▸ **DIRECTION**:
Rewrite all the rows below as a Markdown table with the columns No. and Line. Number each non-blank line in order, and leave out blank lines.

═══ SUPPLIED MATERIAL ═══

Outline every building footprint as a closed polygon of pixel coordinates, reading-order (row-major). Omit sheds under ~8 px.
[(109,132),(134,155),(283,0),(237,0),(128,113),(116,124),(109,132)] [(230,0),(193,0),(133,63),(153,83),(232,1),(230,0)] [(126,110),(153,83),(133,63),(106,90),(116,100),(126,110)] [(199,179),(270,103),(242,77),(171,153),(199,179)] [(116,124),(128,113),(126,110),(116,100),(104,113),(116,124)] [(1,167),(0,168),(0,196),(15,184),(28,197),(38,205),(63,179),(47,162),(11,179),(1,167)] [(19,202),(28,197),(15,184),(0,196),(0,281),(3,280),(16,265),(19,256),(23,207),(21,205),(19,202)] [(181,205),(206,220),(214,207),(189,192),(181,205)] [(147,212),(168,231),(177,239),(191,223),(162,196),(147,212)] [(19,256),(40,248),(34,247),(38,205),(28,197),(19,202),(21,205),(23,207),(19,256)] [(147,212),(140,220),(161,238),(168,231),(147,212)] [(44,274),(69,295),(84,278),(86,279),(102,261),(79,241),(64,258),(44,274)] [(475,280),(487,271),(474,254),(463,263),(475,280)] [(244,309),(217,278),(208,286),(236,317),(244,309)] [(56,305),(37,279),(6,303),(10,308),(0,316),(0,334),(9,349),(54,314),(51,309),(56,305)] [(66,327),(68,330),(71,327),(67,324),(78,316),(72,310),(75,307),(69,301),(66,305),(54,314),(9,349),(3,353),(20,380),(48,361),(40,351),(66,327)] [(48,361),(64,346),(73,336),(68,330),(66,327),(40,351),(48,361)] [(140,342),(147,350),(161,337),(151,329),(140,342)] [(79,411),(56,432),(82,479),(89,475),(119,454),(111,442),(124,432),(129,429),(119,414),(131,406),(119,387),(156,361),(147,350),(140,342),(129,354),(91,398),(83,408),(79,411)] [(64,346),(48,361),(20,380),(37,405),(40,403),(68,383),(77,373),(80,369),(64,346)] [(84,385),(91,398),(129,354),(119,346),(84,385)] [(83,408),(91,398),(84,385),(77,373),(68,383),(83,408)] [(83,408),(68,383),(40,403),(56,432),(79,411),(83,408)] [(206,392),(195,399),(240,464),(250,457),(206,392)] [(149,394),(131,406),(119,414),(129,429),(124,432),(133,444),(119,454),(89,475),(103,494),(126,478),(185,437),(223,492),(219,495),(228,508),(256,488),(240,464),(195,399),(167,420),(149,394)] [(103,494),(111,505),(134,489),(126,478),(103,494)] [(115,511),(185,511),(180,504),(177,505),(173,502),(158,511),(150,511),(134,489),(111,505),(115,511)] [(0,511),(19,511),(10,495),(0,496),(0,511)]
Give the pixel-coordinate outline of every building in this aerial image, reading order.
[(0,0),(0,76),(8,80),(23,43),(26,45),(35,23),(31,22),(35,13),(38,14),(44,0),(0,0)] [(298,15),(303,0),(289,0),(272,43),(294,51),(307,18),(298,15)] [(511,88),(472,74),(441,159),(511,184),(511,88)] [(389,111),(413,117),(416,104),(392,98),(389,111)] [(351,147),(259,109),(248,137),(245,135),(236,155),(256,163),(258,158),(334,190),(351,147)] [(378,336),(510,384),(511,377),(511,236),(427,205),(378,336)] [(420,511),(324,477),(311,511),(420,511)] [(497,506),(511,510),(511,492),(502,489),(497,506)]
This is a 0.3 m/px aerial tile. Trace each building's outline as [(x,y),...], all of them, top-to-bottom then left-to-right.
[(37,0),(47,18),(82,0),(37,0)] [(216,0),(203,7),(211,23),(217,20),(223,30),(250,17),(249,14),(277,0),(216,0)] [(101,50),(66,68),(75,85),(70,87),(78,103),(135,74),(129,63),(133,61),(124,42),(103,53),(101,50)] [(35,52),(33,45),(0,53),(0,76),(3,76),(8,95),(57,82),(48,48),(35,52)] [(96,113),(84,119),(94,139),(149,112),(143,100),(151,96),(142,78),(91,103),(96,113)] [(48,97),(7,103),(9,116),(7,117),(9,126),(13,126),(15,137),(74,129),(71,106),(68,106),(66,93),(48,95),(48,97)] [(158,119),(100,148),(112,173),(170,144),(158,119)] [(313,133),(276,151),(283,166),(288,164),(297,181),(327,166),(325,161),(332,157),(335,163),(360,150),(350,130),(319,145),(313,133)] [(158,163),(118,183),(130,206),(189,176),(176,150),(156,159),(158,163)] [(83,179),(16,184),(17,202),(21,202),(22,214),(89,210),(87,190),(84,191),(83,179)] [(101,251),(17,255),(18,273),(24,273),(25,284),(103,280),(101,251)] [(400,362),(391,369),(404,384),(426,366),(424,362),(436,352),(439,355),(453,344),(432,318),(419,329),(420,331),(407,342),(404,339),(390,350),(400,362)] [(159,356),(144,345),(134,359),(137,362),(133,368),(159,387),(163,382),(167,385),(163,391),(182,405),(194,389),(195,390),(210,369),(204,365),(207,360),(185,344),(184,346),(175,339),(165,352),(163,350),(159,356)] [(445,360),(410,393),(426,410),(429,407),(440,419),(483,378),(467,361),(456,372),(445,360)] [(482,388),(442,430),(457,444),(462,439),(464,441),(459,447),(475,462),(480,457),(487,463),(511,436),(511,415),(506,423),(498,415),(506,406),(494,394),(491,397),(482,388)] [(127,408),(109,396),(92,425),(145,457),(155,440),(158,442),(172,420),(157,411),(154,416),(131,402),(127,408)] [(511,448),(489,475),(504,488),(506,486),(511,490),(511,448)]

═══

▸ **EXPECTED OUTPUT**:
| No. | Line |
|---|---|
| 1 | Outline every building footprint as a closed polygon of pixel coordinates, reading-order (row-major). Omit sheds under ~8 px. |
| 2 | [(109,132),(134,155),(283,0),(237,0),(128,113),(116,124),(109,132)] [(230,0),(193,0),(133,63),(153,83),(232,1),(230,0)] [(126,110),(153,83),(133,63),(106,90),(116,100),(126,110)] [(199,179),(270,103),(242,77),(171,153),(199,179)] [(116,124),(128,113),(126,110),(116,100),(104,113),(116,124)] [(1,167),(0,168),(0,196),(15,184),(28,197),(38,205),(63,179),(47,162),(11,179),(1,167)] [(19,202),(28,197),(15,184),(0,196),(0,281),(3,280),(16,265),(19,256),(23,207),(21,205),(19,202)] [(181,205),(206,220),(214,207),(189,192),(181,205)] [(147,212),(168,231),(177,239),(191,223),(162,196),(147,212)] [(19,256),(40,248),(34,247),(38,205),(28,197),(19,202),(21,205),(23,207),(19,256)] [(147,212),(140,220),(161,238),(168,231),(147,212)] [(44,274),(69,295),(84,278),(86,279),(102,261),(79,241),(64,258),(44,274)] [(475,280),(487,271),(474,254),(463,263),(475,280)] [(244,309),(217,278),(208,286),(236,317),(244,309)] [(56,305),(37,279),(6,303),(10,308),(0,316),(0,334),(9,349),(54,314),(51,309),(56,305)] [(66,327),(68,330),(71,327),(67,324),(78,316),(72,310),(75,307),(69,301),(66,305),(54,314),(9,349),(3,353),(20,380),(48,361),(40,351),(66,327)] [(48,361),(64,346),(73,336),(68,330),(66,327),(40,351),(48,361)] [(140,342),(147,350),(161,337),(151,329),(140,342)] [(79,411),(56,432),(82,479),(89,475),(119,454),(111,442),(124,432),(129,429),(119,414),(131,406),(119,387),(156,361),(147,350),(140,342),(129,354),(91,398),(83,408),(79,411)] [(64,346),(48,361),(20,380),(37,405),(40,403),(68,383),(77,373),(80,369),(64,346)] [(84,385),(91,398),(129,354),(119,346),(84,385)] [(83,408),(91,398),(84,385),(77,373),(68,383),(83,408)] [(83,408),(68,383),(40,403),(56,432),(79,411),(83,408)] [(206,392),(195,399),(240,464),(250,457),(206,392)] [(149,394),(131,406),(119,414),(129,429),(124,432),(133,444),(119,454),(89,475),(103,494),(126,478),(185,437),(223,492),(219,495),(228,508),(256,488),(240,464),(195,399),(167,420),(149,394)] [(103,494),(111,505),(134,489),(126,478),(103,494)] [(115,511),(185,511),(180,504),(177,505),(173,502),(158,511),(150,511),(134,489),(111,505),(115,511)] [(0,511),(19,511),(10,495),(0,496),(0,511)] |
| 3 | Give the pixel-coordinate outline of every building in this aerial image, reading order. |
| 4 | [(0,0),(0,76),(8,80),(23,43),(26,45),(35,23),(31,22),(35,13),(38,14),(44,0),(0,0)] [(298,15),(303,0),(289,0),(272,43),(294,51),(307,18),(298,15)] [(511,88),(472,74),(441,159),(511,184),(511,88)] [(389,111),(413,117),(416,104),(392,98),(389,111)] [(351,147),(259,109),(248,137),(245,135),(236,155),(256,163),(258,158),(334,190),(351,147)] [(378,336),(510,384),(511,377),(511,236),(427,205),(378,336)] [(420,511),(324,477),(311,511),(420,511)] [(497,506),(511,510),(511,492),(502,489),(497,506)] |
| 5 | This is a 0.3 m/px aerial tile. Trace each building's outline as [(x,y),...], all of them, top-to-bottom then left-to-right. |
| 6 | [(37,0),(47,18),(82,0),(37,0)] [(216,0),(203,7),(211,23),(217,20),(223,30),(250,17),(249,14),(277,0),(216,0)] [(101,50),(66,68),(75,85),(70,87),(78,103),(135,74),(129,63),(133,61),(124,42),(103,53),(101,50)] [(35,52),(33,45),(0,53),(0,76),(3,76),(8,95),(57,82),(48,48),(35,52)] [(96,113),(84,119),(94,139),(149,112),(143,100),(151,96),(142,78),(91,103),(96,113)] [(48,97),(7,103),(9,116),(7,117),(9,126),(13,126),(15,137),(74,129),(71,106),(68,106),(66,93),(48,95),(48,97)] [(158,119),(100,148),(112,173),(170,144),(158,119)] [(313,133),(276,151),(283,166),(288,164),(297,181),(327,166),(325,161),(332,157),(335,163),(360,150),(350,130),(319,145),(313,133)] [(158,163),(118,183),(130,206),(189,176),(176,150),(156,159),(158,163)] [(83,179),(16,184),(17,202),(21,202),(22,214),(89,210),(87,190),(84,191),(83,179)] [(101,251),(17,255),(18,273),(24,273),(25,284),(103,280),(101,251)] [(400,362),(391,369),(404,384),(426,366),(424,362),(436,352),(439,355),(453,344),(432,318),(419,329),(420,331),(407,342),(404,339),(390,350),(400,362)] [(159,356),(144,345),(134,359),(137,362),(133,368),(159,387),(163,382),(167,385),(163,391),(182,405),(194,389),(195,390),(210,369),(204,365),(207,360),(185,344),(184,346),(175,339),(165,352),(163,350),(159,356)] [(445,360),(410,393),(426,410),(429,407),(440,419),(483,378),(467,361),(456,372),(445,360)] [(482,388),(442,430),(457,444),(462,439),(464,441),(459,447),(475,462),(480,457),(487,463),(511,436),(511,415),(506,423),(498,415),(506,406),(494,394),(491,397),(482,388)] [(127,408),(109,396),(92,425),(145,457),(155,440),(158,442),(172,420),(157,411),(154,416),(131,402),(127,408)] [(511,448),(489,475),(504,488),(506,486),(511,490),(511,448)] |